━━ Source records

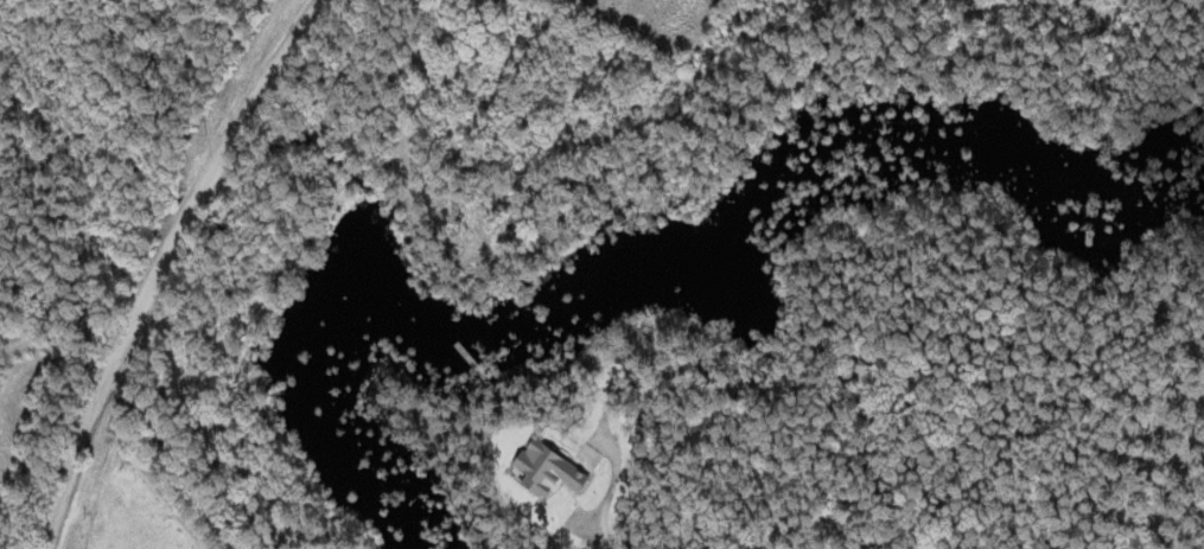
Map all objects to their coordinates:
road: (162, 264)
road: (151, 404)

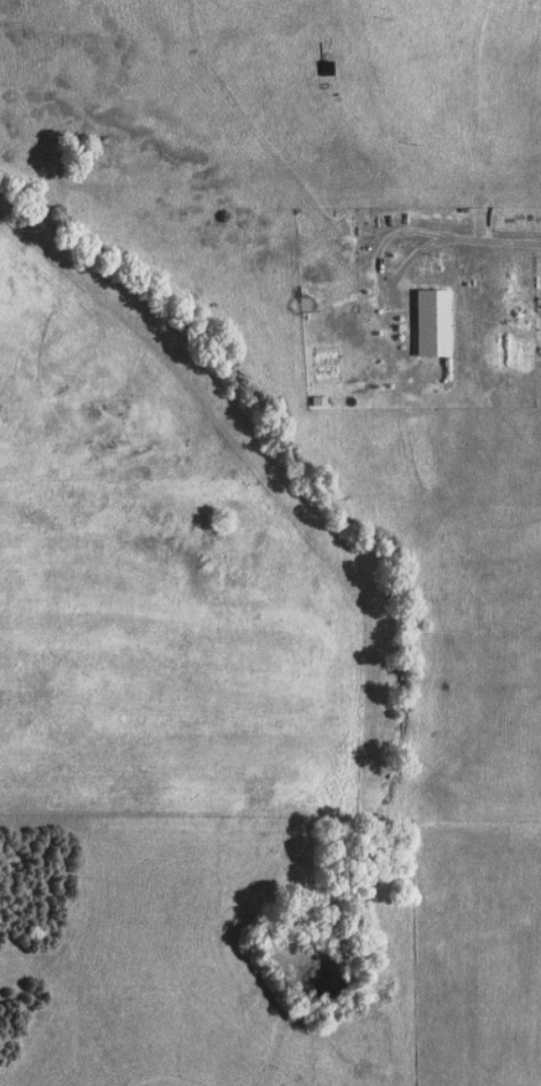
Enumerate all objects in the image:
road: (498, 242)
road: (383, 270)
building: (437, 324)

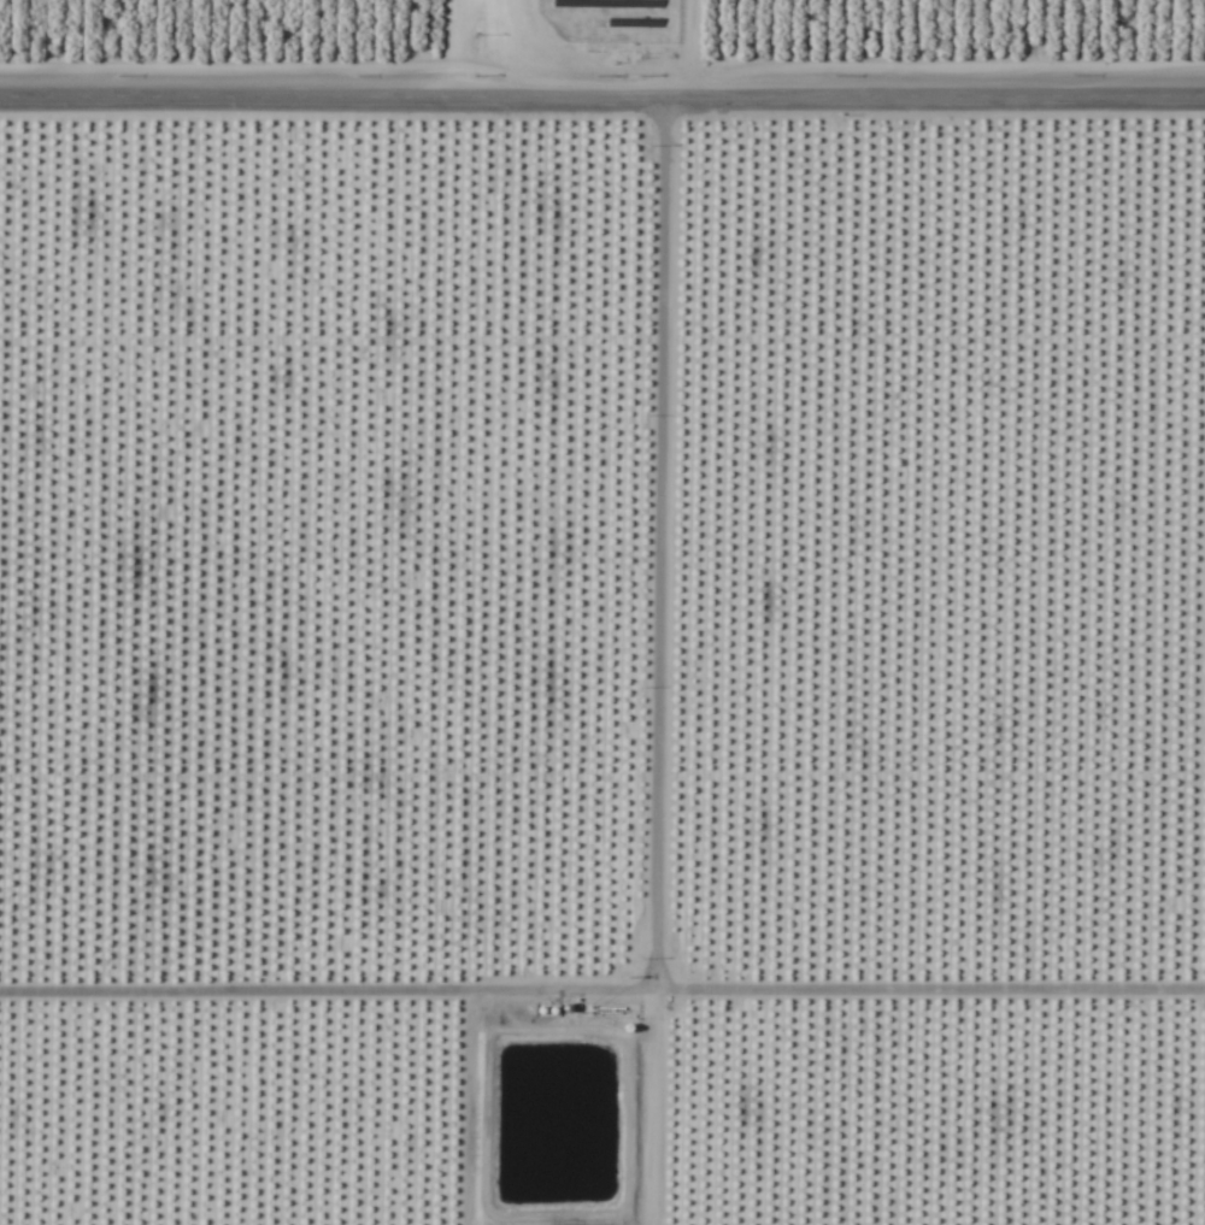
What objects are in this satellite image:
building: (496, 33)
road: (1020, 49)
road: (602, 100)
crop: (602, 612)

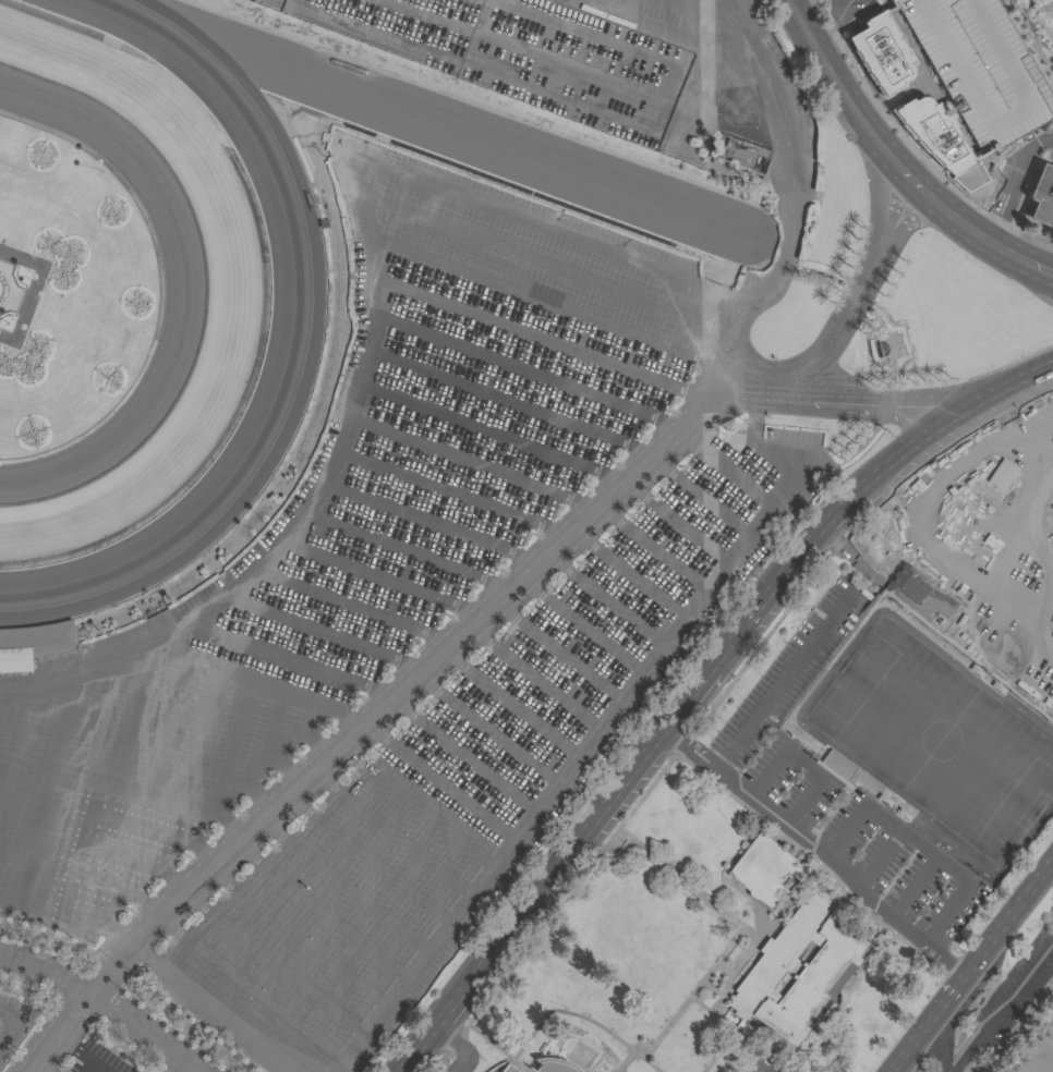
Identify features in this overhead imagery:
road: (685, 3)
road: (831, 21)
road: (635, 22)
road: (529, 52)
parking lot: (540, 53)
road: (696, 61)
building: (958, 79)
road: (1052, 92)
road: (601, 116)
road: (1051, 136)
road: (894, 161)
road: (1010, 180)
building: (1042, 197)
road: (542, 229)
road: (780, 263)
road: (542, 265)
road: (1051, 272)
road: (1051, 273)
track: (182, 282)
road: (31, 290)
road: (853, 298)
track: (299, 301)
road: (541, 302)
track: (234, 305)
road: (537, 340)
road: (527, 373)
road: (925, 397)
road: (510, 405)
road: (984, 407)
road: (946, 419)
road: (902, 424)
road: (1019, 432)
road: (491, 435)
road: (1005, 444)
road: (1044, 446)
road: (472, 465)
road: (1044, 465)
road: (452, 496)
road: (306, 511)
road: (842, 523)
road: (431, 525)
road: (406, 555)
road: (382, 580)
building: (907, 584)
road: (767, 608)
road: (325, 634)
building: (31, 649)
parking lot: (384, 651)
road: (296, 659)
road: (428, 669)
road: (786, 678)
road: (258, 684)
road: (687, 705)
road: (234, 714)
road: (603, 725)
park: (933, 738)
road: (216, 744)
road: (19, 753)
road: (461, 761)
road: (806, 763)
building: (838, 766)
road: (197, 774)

━━━━

**Work instruction:**
List every line from the entries above in which "track" appears.

**Answer below:**
track: (182, 282)
track: (299, 301)
track: (234, 305)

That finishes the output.